__Task to carry out__. Beginning with the line that holds "yellow rectangle: (104, 105)", copy each line to the end of the records exactly, except the pictures.

========

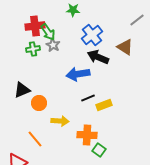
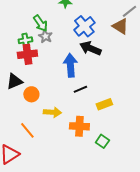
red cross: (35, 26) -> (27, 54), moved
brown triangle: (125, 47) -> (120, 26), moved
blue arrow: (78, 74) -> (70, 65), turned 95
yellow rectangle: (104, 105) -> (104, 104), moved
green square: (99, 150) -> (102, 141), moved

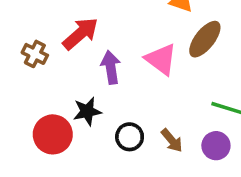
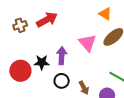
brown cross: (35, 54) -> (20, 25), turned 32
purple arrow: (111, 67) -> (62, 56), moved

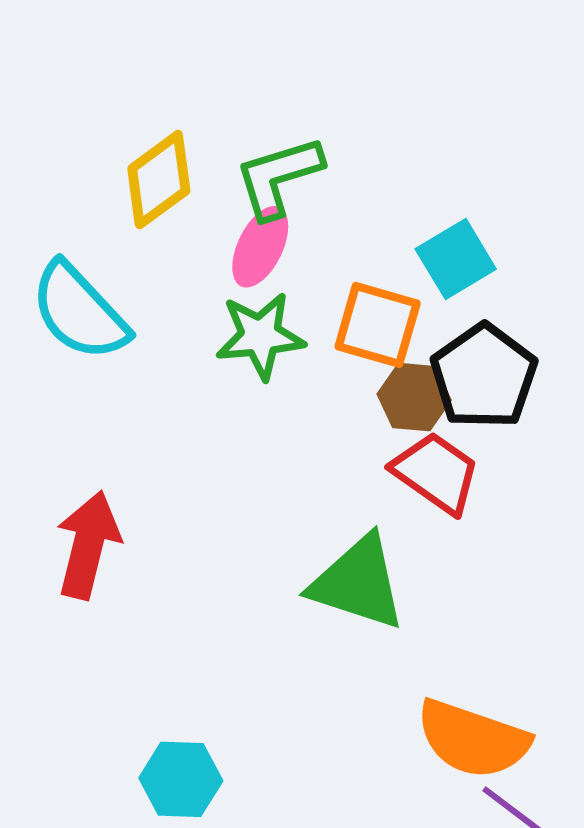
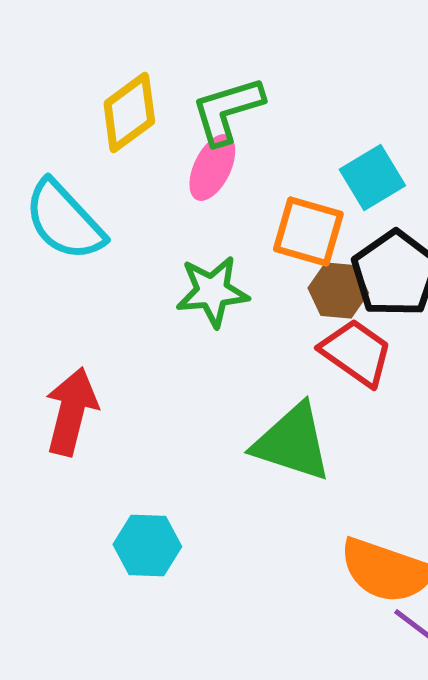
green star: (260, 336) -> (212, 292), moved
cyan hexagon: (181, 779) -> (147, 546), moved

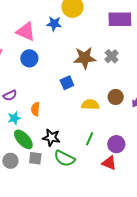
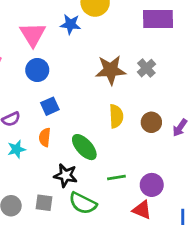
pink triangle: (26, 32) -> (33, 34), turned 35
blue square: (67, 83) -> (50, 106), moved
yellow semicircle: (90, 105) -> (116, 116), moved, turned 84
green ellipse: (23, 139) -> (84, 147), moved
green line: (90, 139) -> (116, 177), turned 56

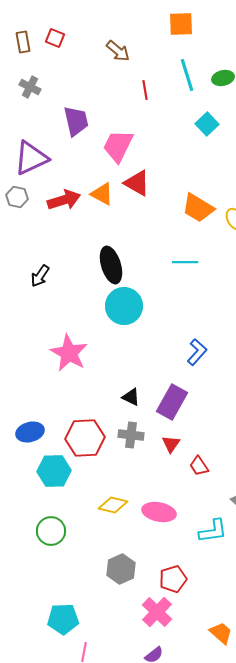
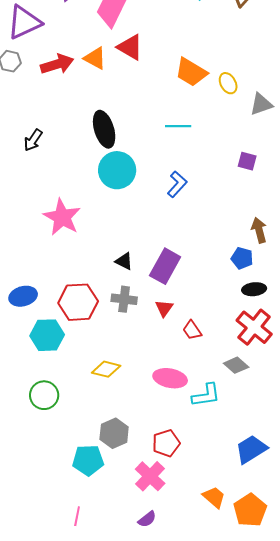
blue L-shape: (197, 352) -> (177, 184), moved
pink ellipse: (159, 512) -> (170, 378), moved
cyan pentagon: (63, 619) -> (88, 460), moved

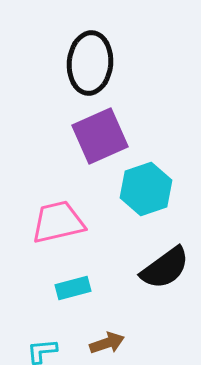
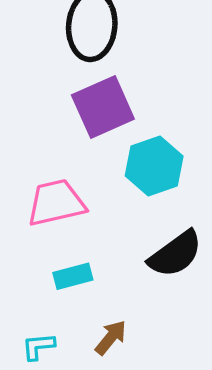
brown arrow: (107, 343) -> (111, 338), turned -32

========

__Task answer__.
yellow rectangle: (104, 105) -> (104, 104), moved
green square: (99, 150) -> (102, 141), moved

brown cross: (35, 54) -> (20, 25), turned 32
purple arrow: (111, 67) -> (62, 56), moved

green star: (260, 336) -> (212, 292), moved
cyan hexagon: (181, 779) -> (147, 546), moved

pink triangle: (26, 32) -> (33, 34), turned 35
blue square: (67, 83) -> (50, 106), moved
yellow semicircle: (90, 105) -> (116, 116), moved, turned 84
green ellipse: (23, 139) -> (84, 147), moved
green line: (90, 139) -> (116, 177), turned 56

blue L-shape: (197, 352) -> (177, 184), moved
pink ellipse: (159, 512) -> (170, 378), moved
cyan pentagon: (63, 619) -> (88, 460), moved

brown arrow: (107, 343) -> (111, 338), turned -32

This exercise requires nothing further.